■ **Problem details**
Copy the lines below exactly. Start at the first and finish with the line containing "moved | Eimer".

+===+

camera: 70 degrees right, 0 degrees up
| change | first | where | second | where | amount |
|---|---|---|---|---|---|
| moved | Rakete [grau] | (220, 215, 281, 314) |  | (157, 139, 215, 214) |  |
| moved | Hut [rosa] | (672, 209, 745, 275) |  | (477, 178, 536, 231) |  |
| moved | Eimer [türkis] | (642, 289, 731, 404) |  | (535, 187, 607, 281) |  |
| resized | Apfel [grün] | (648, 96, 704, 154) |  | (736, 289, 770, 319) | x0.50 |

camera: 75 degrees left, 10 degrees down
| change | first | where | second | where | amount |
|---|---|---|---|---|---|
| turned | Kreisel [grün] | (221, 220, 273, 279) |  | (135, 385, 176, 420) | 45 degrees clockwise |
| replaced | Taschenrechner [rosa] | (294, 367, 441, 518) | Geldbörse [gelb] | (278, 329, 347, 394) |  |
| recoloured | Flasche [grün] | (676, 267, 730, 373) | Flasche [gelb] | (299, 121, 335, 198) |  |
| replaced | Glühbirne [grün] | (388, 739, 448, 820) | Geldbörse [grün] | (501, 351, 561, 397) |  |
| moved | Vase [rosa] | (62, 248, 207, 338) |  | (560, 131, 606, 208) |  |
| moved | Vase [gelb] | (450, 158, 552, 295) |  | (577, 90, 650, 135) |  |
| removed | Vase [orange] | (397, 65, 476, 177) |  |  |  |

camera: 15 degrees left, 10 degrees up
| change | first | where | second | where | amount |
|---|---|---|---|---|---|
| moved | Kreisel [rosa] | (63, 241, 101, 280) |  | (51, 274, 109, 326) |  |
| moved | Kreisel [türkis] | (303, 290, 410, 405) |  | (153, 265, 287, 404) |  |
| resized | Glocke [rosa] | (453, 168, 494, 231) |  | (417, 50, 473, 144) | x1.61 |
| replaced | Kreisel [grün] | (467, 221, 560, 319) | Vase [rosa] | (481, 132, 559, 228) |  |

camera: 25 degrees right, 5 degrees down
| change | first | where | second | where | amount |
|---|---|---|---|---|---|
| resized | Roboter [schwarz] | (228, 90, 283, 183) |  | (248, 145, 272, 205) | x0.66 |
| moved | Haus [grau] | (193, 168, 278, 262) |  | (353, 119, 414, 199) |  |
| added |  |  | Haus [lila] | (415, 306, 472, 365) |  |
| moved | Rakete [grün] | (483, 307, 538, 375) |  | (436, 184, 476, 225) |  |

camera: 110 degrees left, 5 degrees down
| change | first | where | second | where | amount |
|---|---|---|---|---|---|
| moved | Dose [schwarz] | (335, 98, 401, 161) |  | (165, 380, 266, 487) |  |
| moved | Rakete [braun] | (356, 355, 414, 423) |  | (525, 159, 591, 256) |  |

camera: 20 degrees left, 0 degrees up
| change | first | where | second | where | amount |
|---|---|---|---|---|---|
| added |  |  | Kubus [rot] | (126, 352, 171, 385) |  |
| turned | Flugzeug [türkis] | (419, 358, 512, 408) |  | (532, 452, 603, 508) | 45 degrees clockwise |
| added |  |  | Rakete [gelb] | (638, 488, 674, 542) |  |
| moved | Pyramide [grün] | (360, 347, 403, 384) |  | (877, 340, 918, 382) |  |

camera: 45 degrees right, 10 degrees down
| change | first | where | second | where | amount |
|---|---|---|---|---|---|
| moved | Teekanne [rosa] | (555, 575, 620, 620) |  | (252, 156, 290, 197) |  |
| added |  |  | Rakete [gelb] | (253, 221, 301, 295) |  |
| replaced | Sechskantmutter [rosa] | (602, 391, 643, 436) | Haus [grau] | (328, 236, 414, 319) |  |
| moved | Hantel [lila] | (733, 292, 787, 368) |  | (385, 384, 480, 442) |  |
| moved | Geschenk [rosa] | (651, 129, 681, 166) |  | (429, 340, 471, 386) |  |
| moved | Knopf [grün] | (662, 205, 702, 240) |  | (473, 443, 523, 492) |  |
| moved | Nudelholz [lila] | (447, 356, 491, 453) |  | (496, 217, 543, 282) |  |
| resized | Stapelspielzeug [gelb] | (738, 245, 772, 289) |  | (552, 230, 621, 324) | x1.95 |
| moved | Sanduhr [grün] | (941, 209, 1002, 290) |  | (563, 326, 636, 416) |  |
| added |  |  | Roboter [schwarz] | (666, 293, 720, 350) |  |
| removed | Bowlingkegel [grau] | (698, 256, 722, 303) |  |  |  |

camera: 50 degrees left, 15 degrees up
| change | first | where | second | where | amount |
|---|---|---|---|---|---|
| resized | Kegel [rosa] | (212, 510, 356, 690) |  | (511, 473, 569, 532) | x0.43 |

+===+

■ **Solution for this exercise**
camera: 70 degrees right, 0 degrees up
| change | first | where | second | where | amount |
|---|---|---|---|---|---|
| moved | Rakete [grau] | (220, 215, 281, 314) |  | (157, 139, 215, 214) |  |
| moved | Hut [rosa] | (672, 209, 745, 275) |  | (477, 178, 536, 231) |  |
| moved | Eimer [türkis] | (642, 289, 731, 404) |  | (535, 187, 607, 281) |  |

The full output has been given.